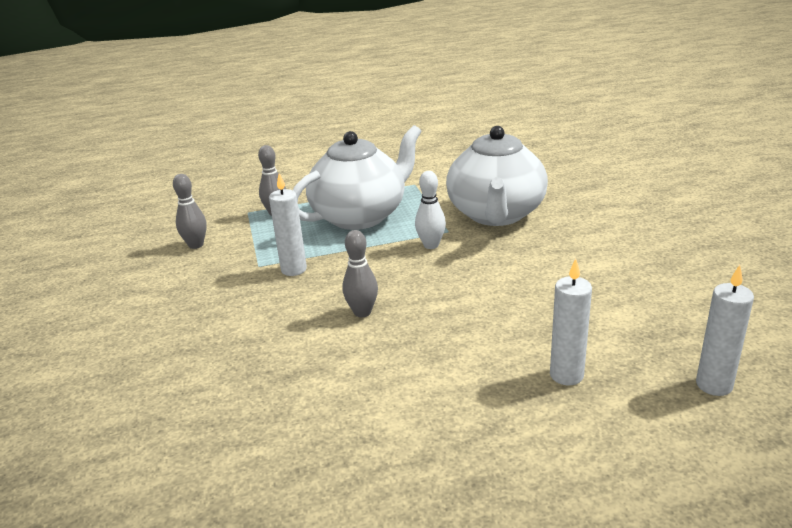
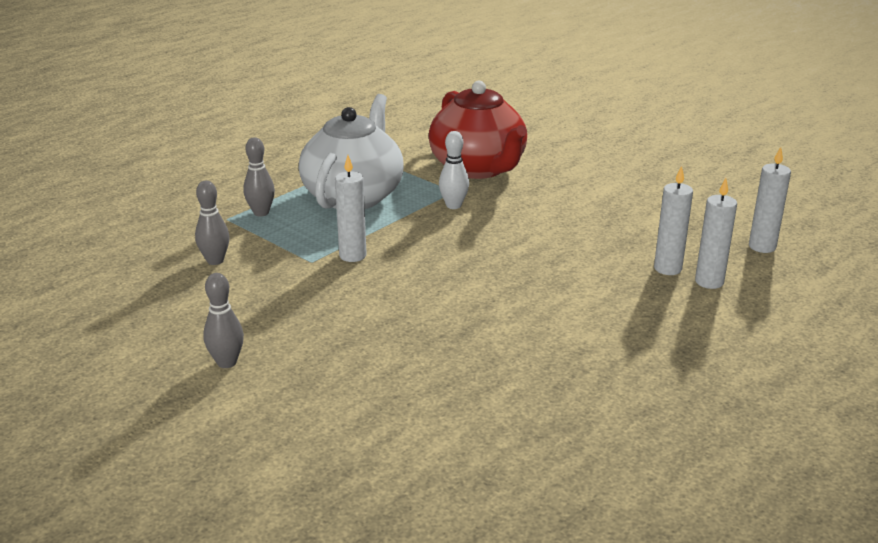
camera: 35 degrees left, 0 degrees up
(362, 312) = (463, 271): grey bowling pin -> grey bowling pin (227, 362)
(496, 214) = (478, 168): white teapot -> red teapot
(597, 408) = (709, 282): none -> white candle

▶ TASK TO CARRY OUT
Give back all of the data exactly, but not the pictures.

▶ RESPONSE TO THE TASK
camera: 35 degrees left, 0 degrees up
(362, 312) = (463, 271): grey bowling pin -> grey bowling pin (227, 362)
(496, 214) = (478, 168): white teapot -> red teapot
(597, 408) = (709, 282): none -> white candle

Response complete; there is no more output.